- _Dataset excerpts_

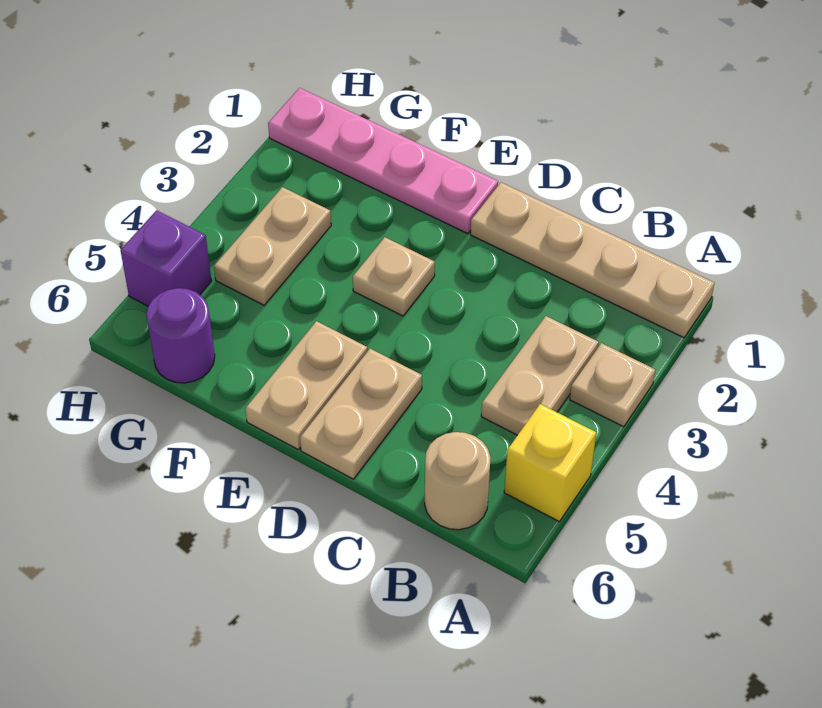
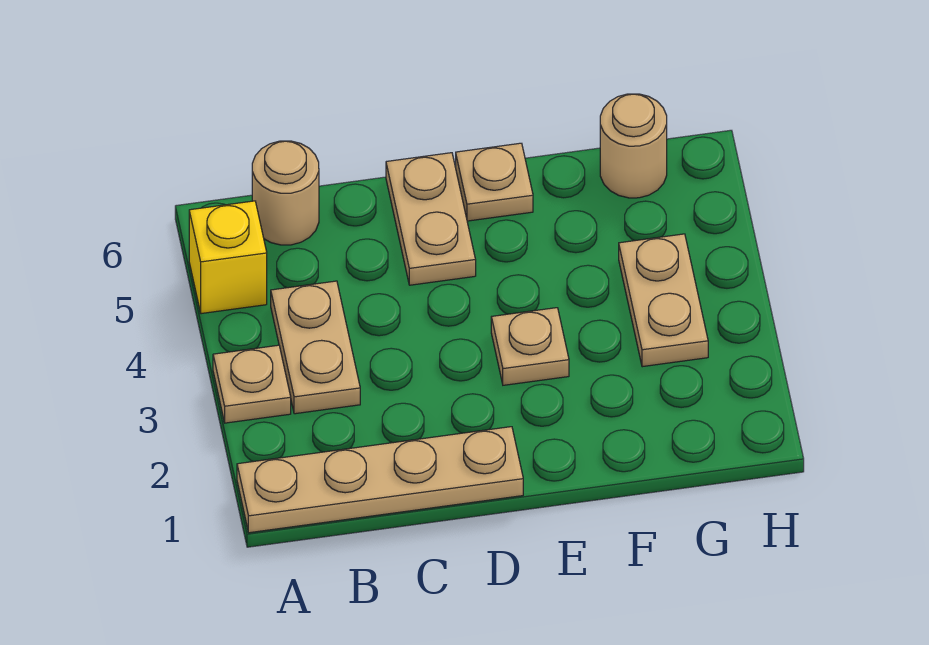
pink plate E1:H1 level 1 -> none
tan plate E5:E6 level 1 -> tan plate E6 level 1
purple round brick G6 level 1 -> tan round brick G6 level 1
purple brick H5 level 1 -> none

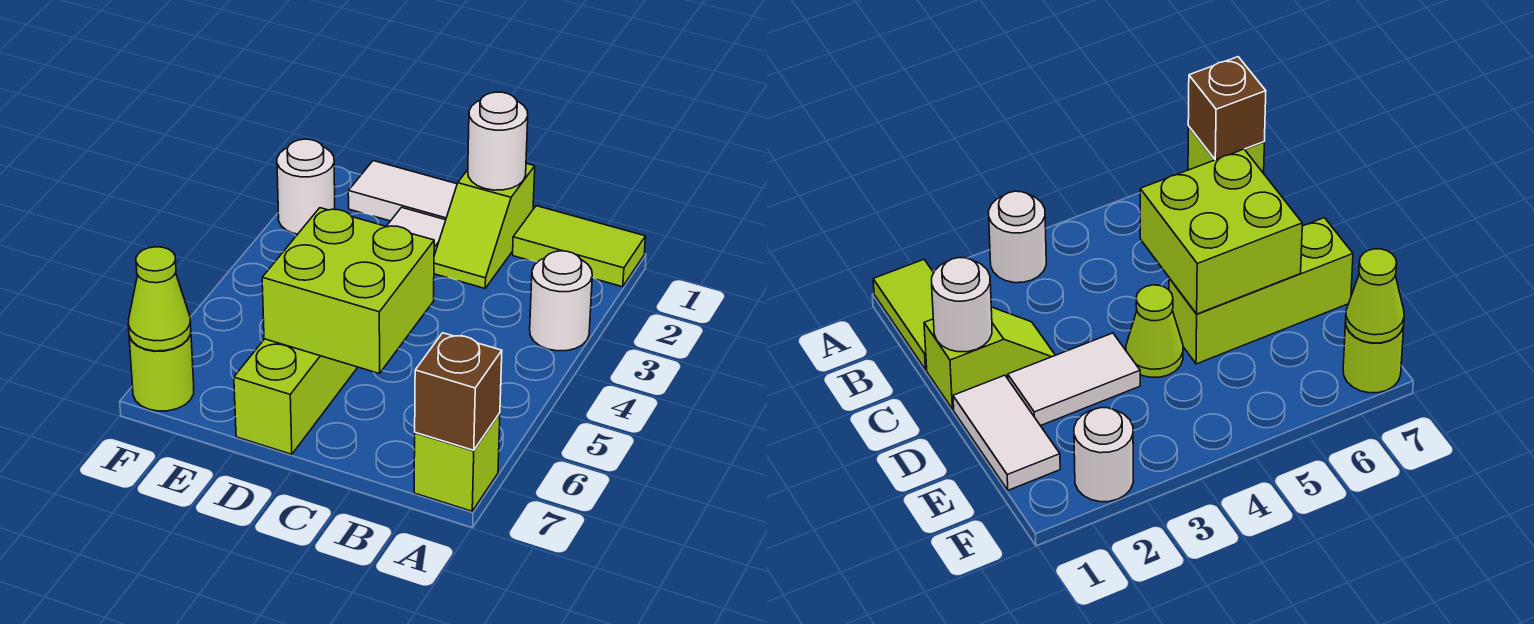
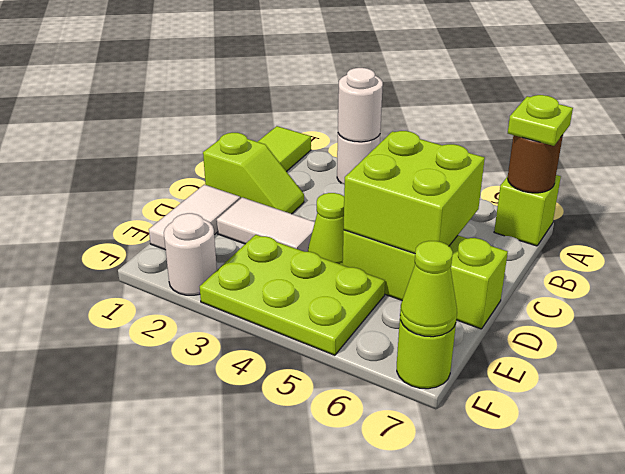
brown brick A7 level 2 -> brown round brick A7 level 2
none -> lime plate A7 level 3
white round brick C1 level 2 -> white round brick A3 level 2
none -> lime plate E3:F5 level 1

- _Exercise instructions_
Please transcribe the entries precisely and omit any images they hold.

- _Result of this task_
pink plate E1:H1 level 1 -> none
tan plate E5:E6 level 1 -> tan plate E6 level 1
purple round brick G6 level 1 -> tan round brick G6 level 1
purple brick H5 level 1 -> none

brown brick A7 level 2 -> brown round brick A7 level 2
none -> lime plate A7 level 3
white round brick C1 level 2 -> white round brick A3 level 2
none -> lime plate E3:F5 level 1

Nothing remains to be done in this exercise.